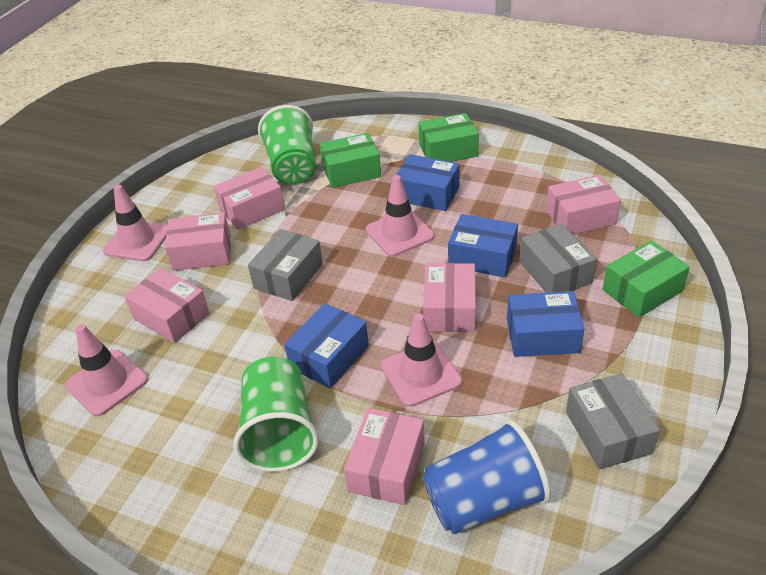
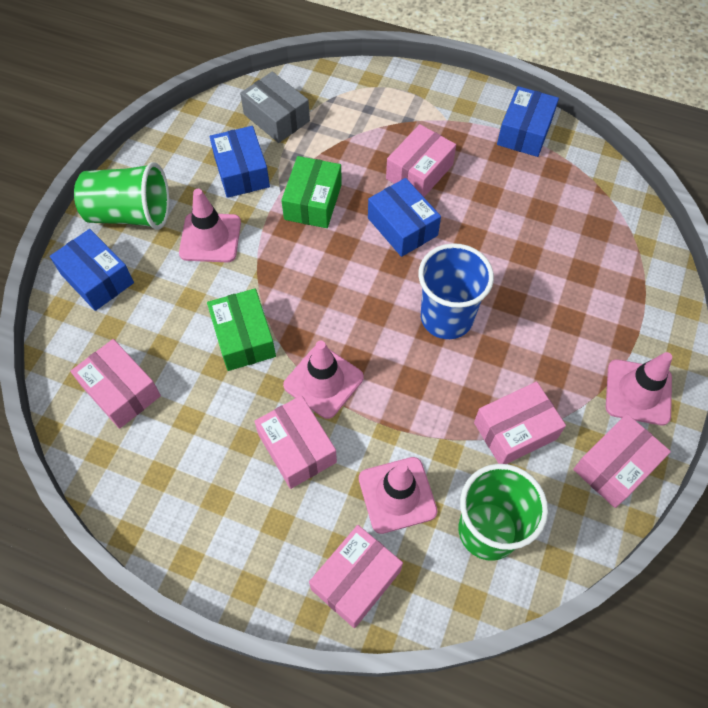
green box: 3 -> 2
grey box: 3 -> 1

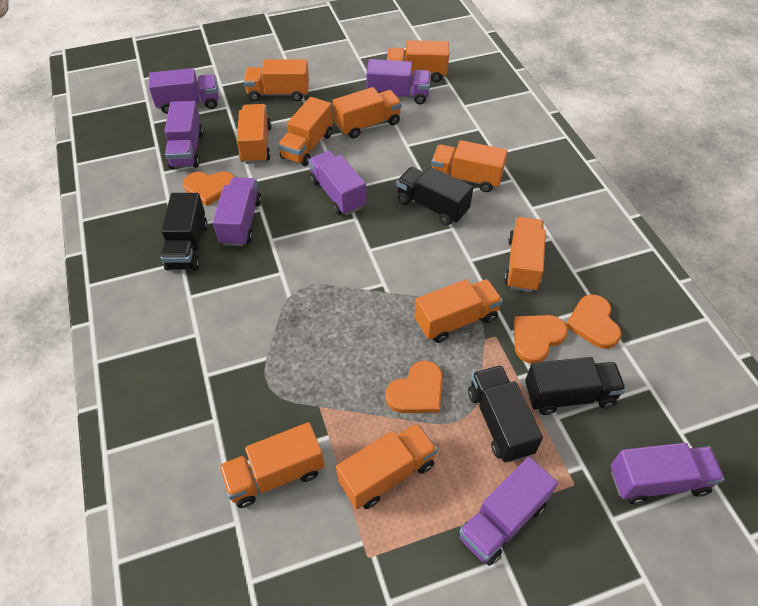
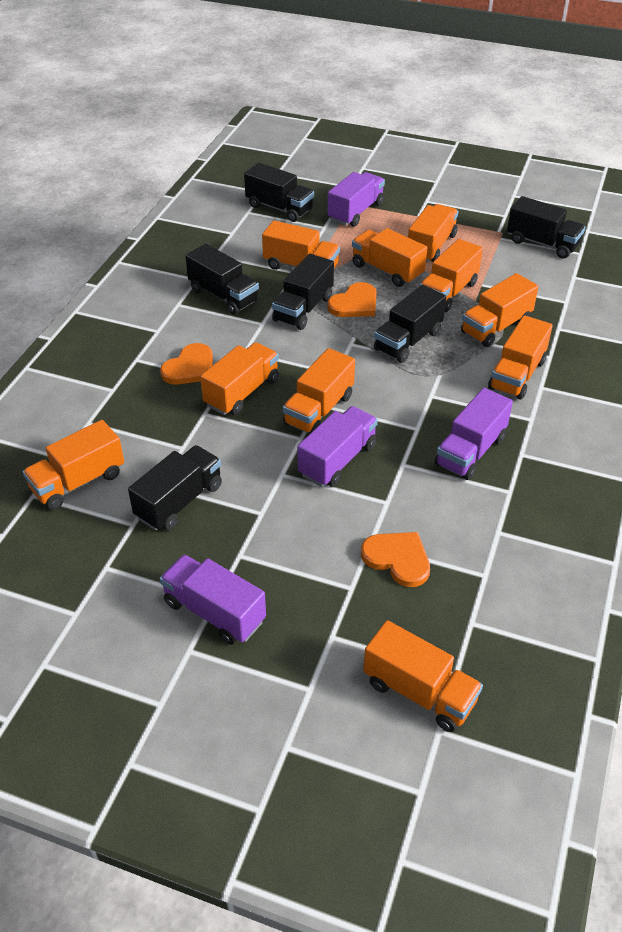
black truck: 4 -> 6
orange heart: 4 -> 3
purple truck: 7 -> 4

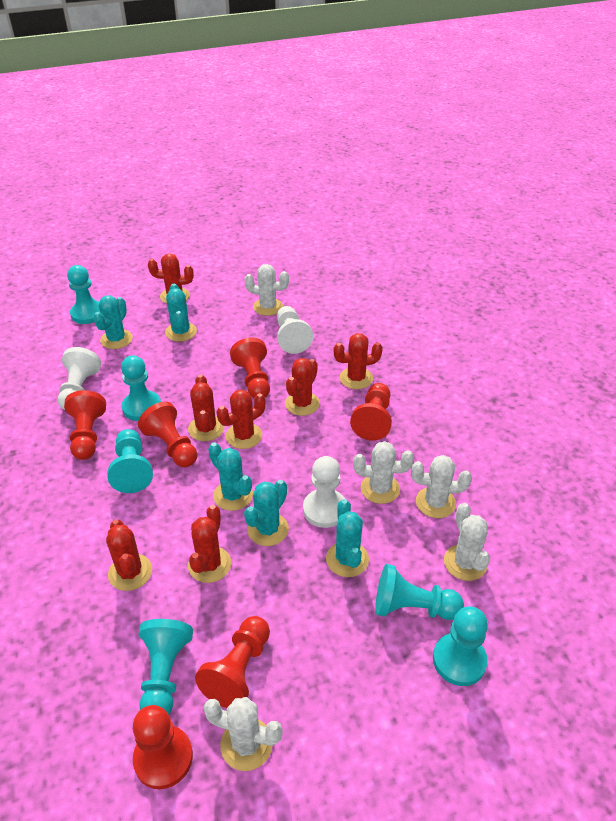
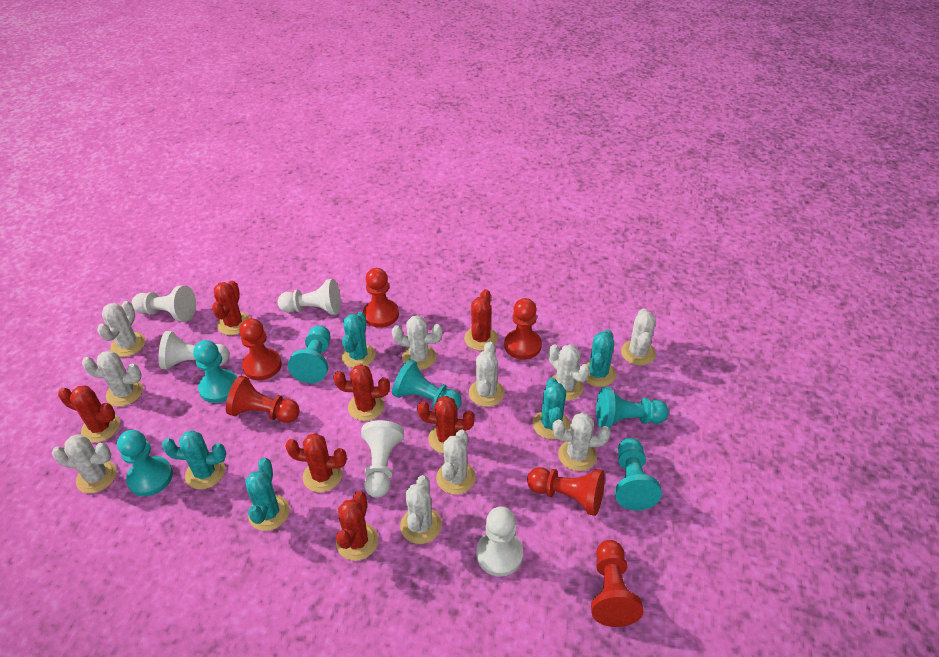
white cactus: 5 -> 10
white pawn: 3 -> 5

**Work task:** With the images omitted, retype the records above exactly.

**Response to the task:**
green box: 3 -> 2
grey box: 3 -> 1

black truck: 4 -> 6
orange heart: 4 -> 3
purple truck: 7 -> 4

white cactus: 5 -> 10
white pawn: 3 -> 5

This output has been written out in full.